__Exercise requirements__: In this exercise, return the whole listing exactly, excluding any images.

### Dataset entries

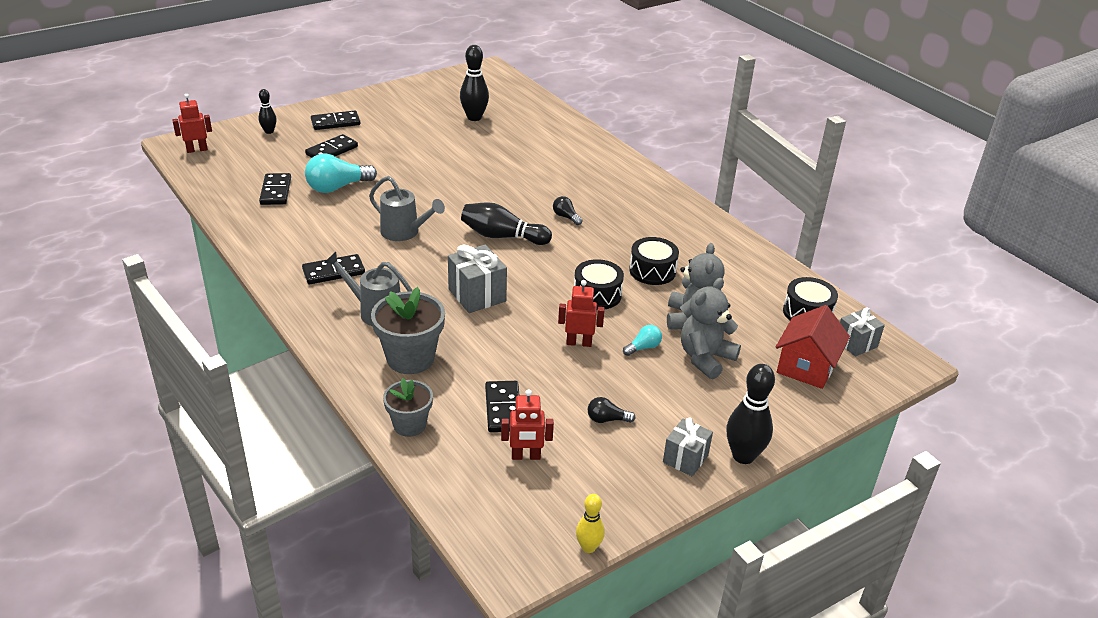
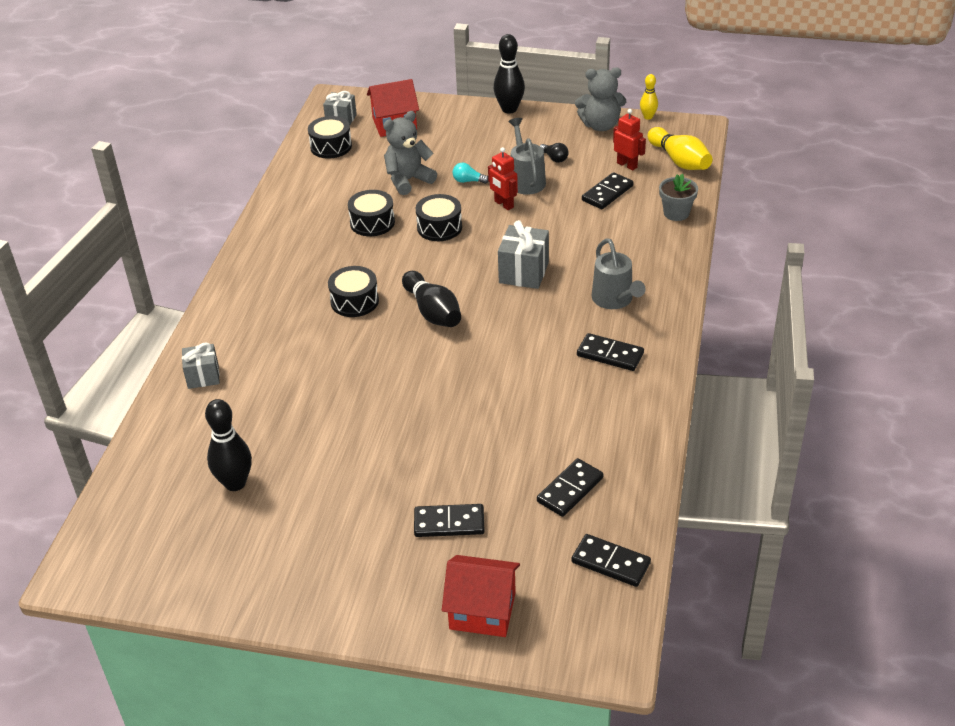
camera: 130 degrees left, 5 degrees up
(197, 150) = (597, 627): red robot -> none
(269, 131) = (482, 611): black bowling pin -> red house
(335, 123) = (389, 577): black domino -> black domino (611, 562)
(337, 187) = (504, 458): turquoise light bulb -> none
(405, 232) = (506, 362): grey watering can -> grey watering can (525, 180)
(410, 358) = (629, 252): grey flower pot -> none
(477, 498) = (679, 161): none -> yellow bowling pin
(566, 217) = (354, 301): black light bulb -> black drum
(685, 459) = (541, 122): grey gift -> grey gift (203, 376)
(705, 358) = (442, 157): grey teddy bear -> grey teddy bear (600, 125)

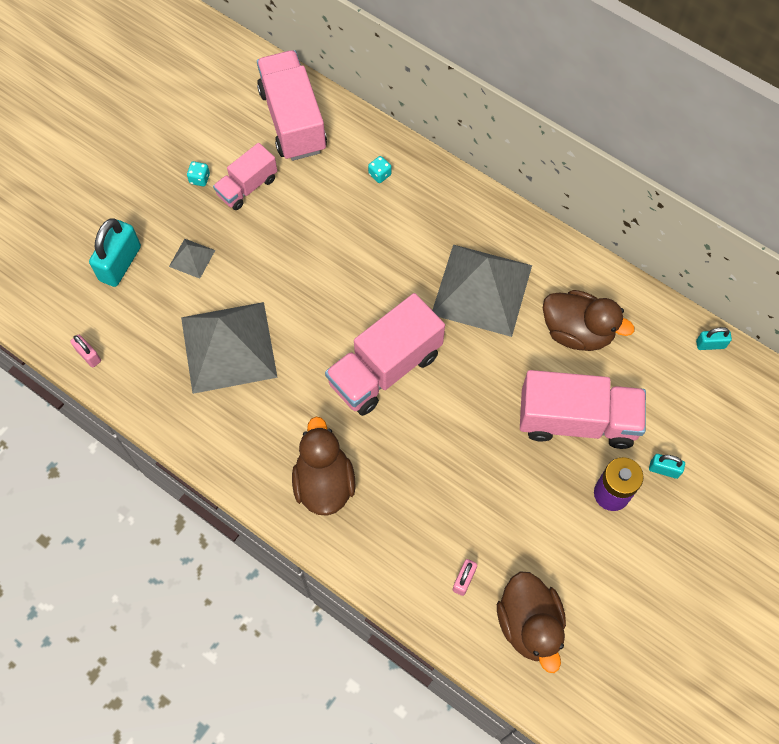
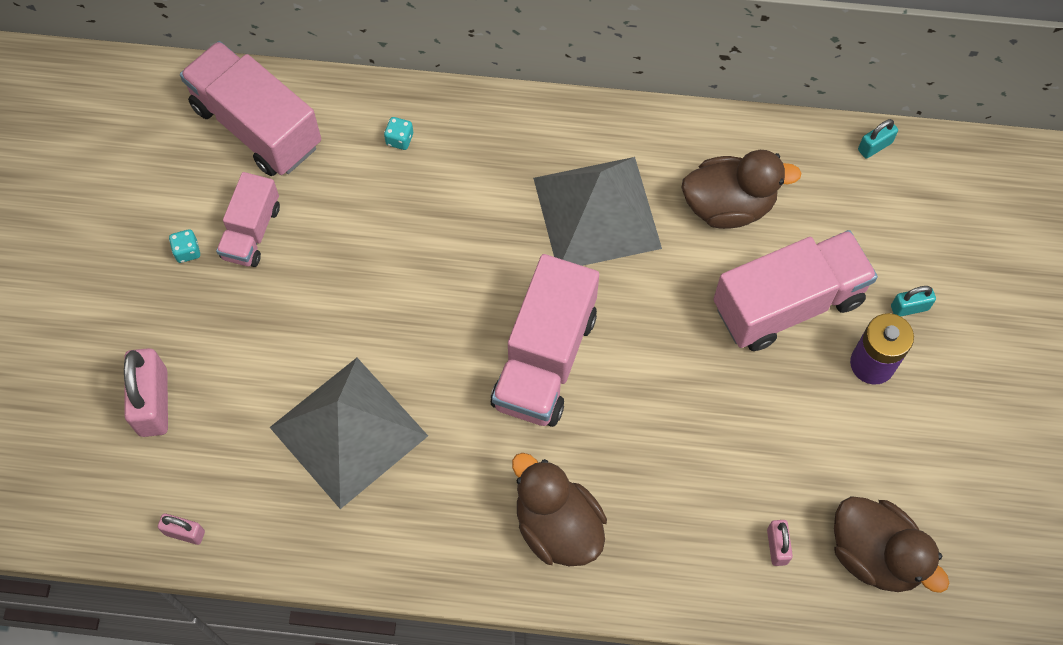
camera: 30 degrees left, 0 degrees up
(120, 263) = (153, 402): turquoise padlock -> pink padlock
(192, 258) = (238, 350): grey pyramid -> none

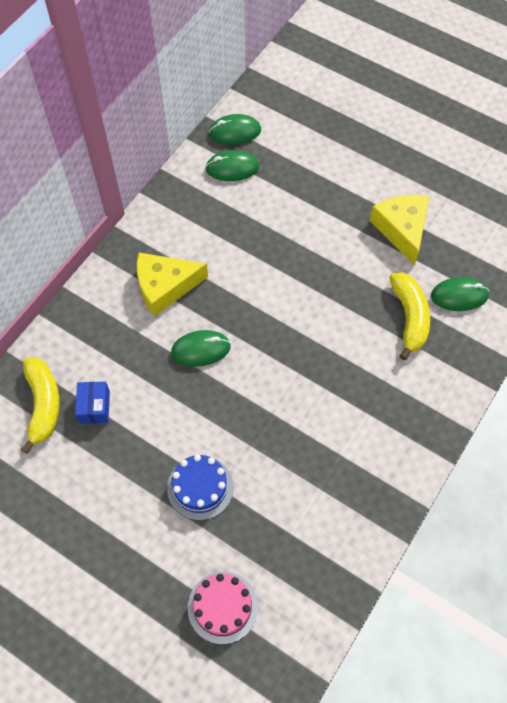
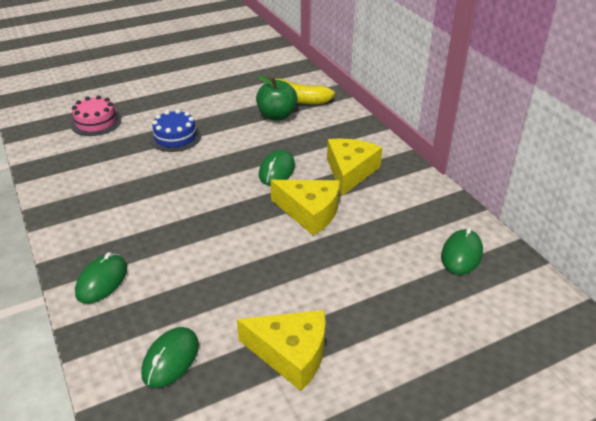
camera: 120 degrees right, 25 degrees down
(94, 407) = (277, 116): blue box -> green apple
(235, 132) = (514, 275): green mouse -> green mouse (102, 281)
(247, 290) = (310, 212): none -> yellow cheese
(409, 317) = (186, 304): yellow banana -> none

######

__Result below__:
camera: 130 degrees left, 5 degrees up
(197, 150) = (597, 627): red robot -> none
(269, 131) = (482, 611): black bowling pin -> red house
(335, 123) = (389, 577): black domino -> black domino (611, 562)
(337, 187) = (504, 458): turquoise light bulb -> none
(405, 232) = (506, 362): grey watering can -> grey watering can (525, 180)
(410, 358) = (629, 252): grey flower pot -> none
(477, 498) = (679, 161): none -> yellow bowling pin
(566, 217) = (354, 301): black light bulb -> black drum
(685, 459) = (541, 122): grey gift -> grey gift (203, 376)
(705, 358) = (442, 157): grey teddy bear -> grey teddy bear (600, 125)

camera: 30 degrees left, 0 degrees up
(120, 263) = (153, 402): turquoise padlock -> pink padlock
(192, 258) = (238, 350): grey pyramid -> none

camera: 120 degrees right, 25 degrees down
(94, 407) = (277, 116): blue box -> green apple
(235, 132) = (514, 275): green mouse -> green mouse (102, 281)
(247, 290) = (310, 212): none -> yellow cheese
(409, 317) = (186, 304): yellow banana -> none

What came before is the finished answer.